--- SUPPLIED RECORDS ---
▼▼▼

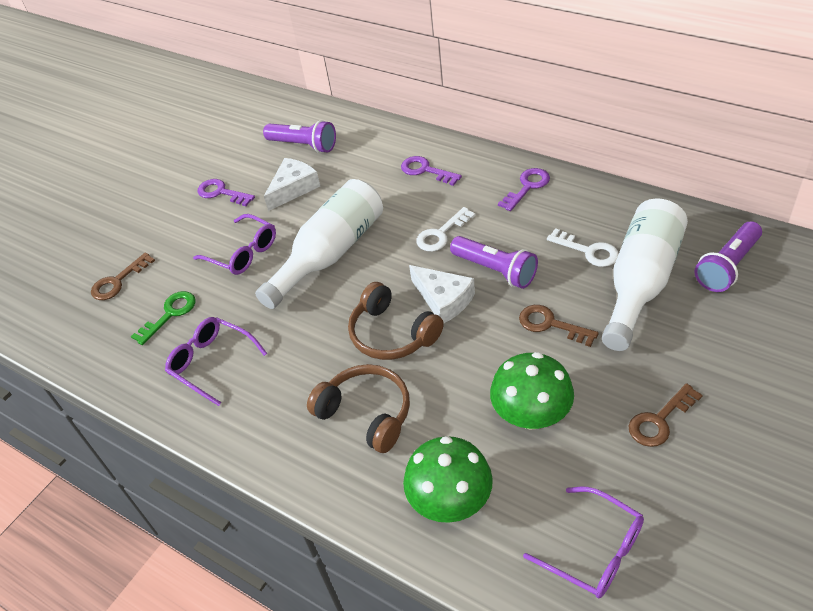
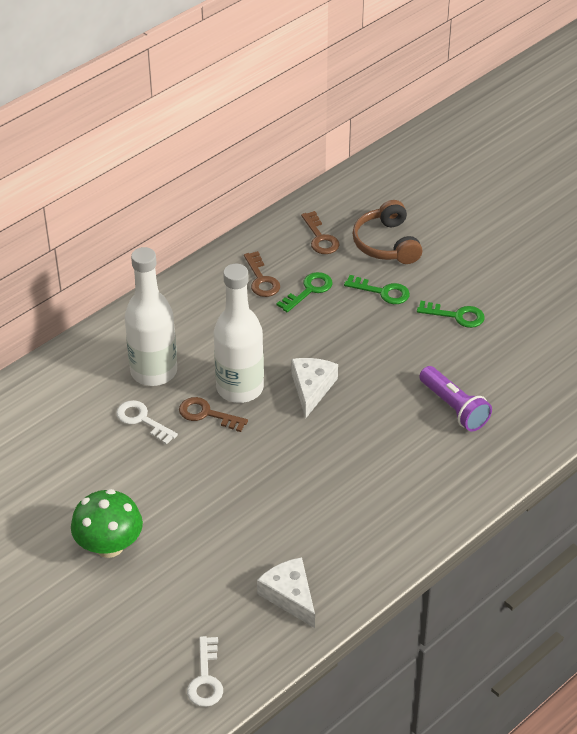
brown headphones: 2 -> 1
green key: 1 -> 3
green mushroom: 2 -> 1
purple flashlight: 3 -> 1
purple glasses: 3 -> 0
purple key: 3 -> 0

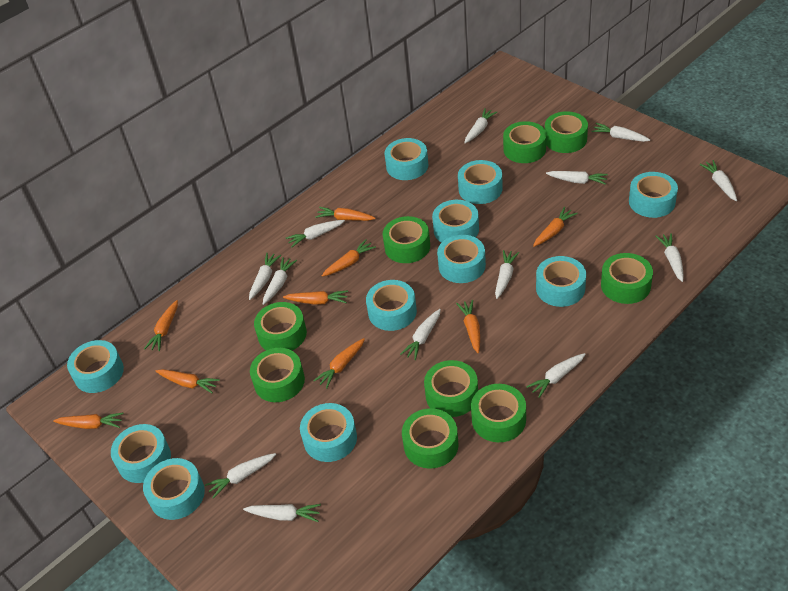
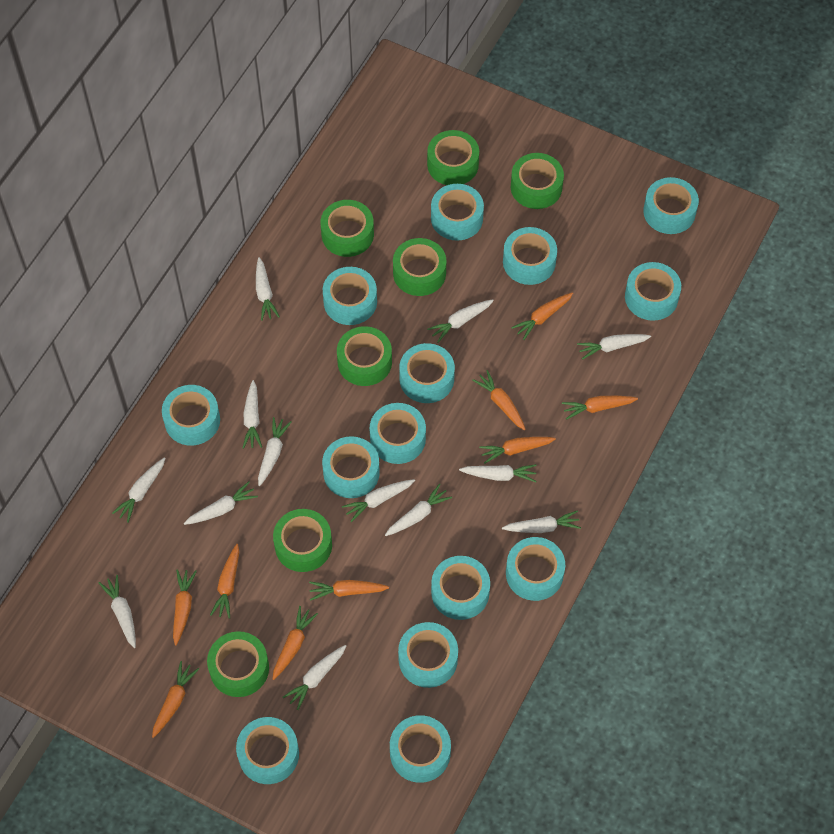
green tape: 9 -> 7
turquoise tape: 11 -> 14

▲▲▲

--- WHAT THE TASK ASKS ---
Copy everything in the listing above exactly except the pictures.

--- WRITTEN SOLUTION ---
brown headphones: 2 -> 1
green key: 1 -> 3
green mushroom: 2 -> 1
purple flashlight: 3 -> 1
purple glasses: 3 -> 0
purple key: 3 -> 0

green tape: 9 -> 7
turquoise tape: 11 -> 14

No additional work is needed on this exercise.